_TASK STATEMENT_
As you restate the entries, keep every word intact and leave out whatever images they hold.

+-------+

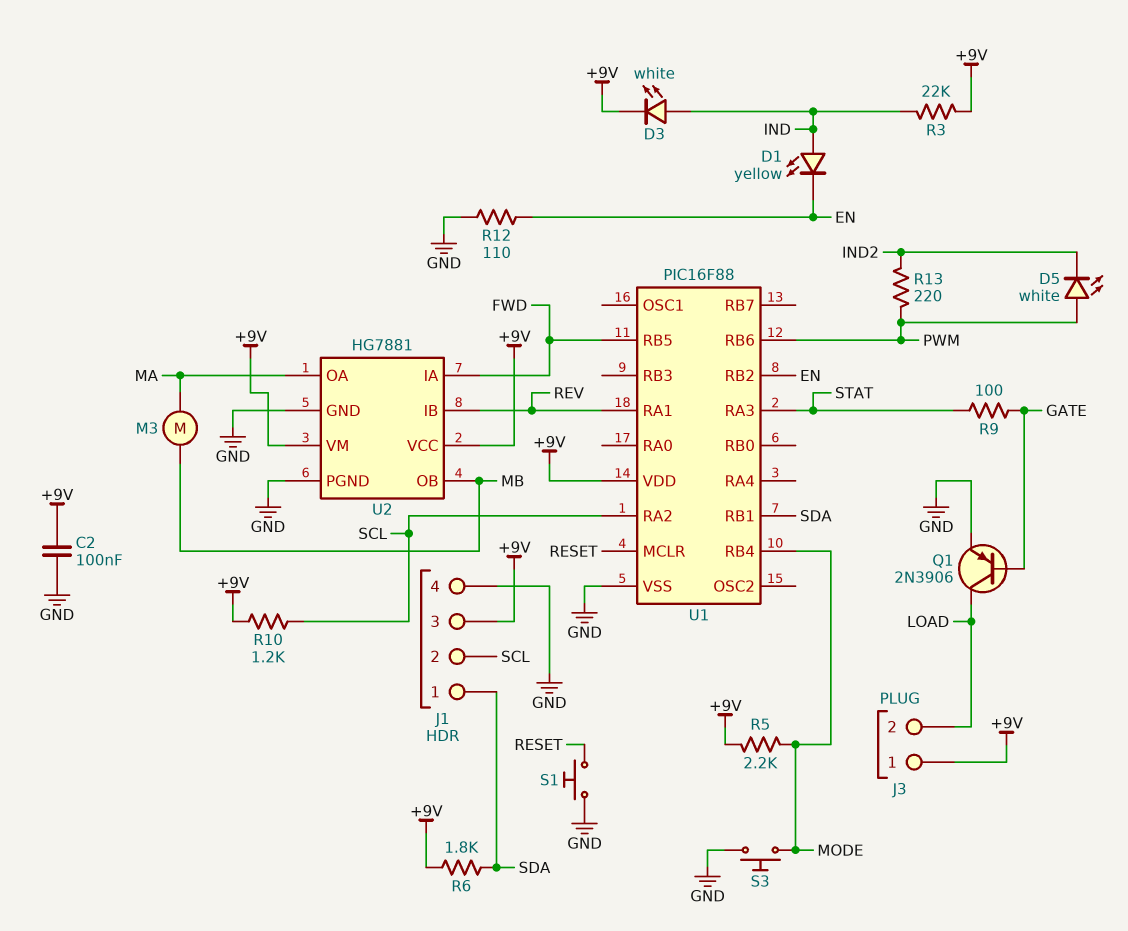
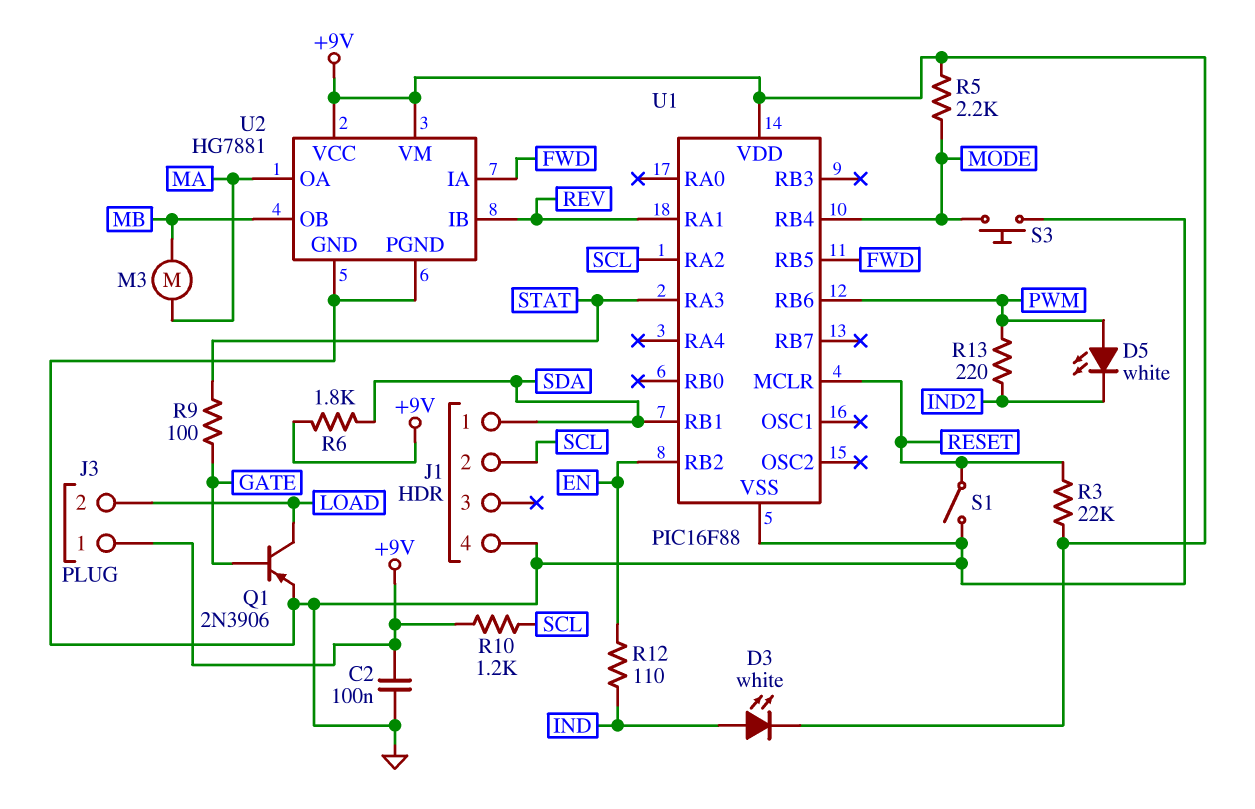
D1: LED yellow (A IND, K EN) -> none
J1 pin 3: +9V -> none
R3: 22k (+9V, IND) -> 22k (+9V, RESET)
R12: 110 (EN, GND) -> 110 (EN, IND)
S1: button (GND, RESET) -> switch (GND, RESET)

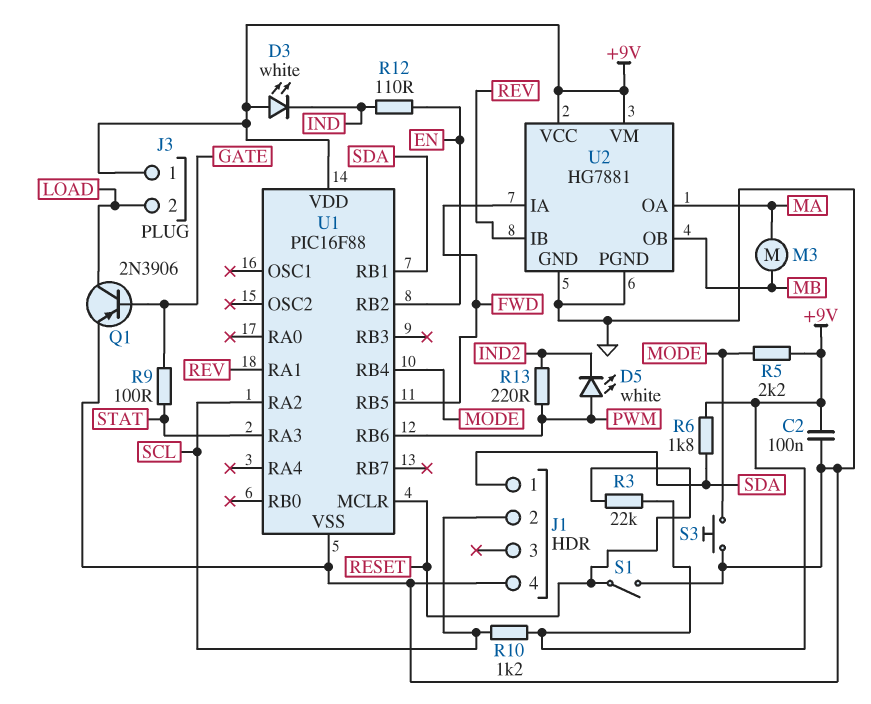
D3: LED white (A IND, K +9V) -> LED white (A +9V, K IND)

+-------+

_COMPLETED TASK_
D1: LED yellow (A IND, K EN) -> none
J1 pin 3: +9V -> none
R3: 22k (+9V, IND) -> 22k (+9V, RESET)
R12: 110 (EN, GND) -> 110 (EN, IND)
S1: button (GND, RESET) -> switch (GND, RESET)

D3: LED white (A IND, K +9V) -> LED white (A +9V, K IND)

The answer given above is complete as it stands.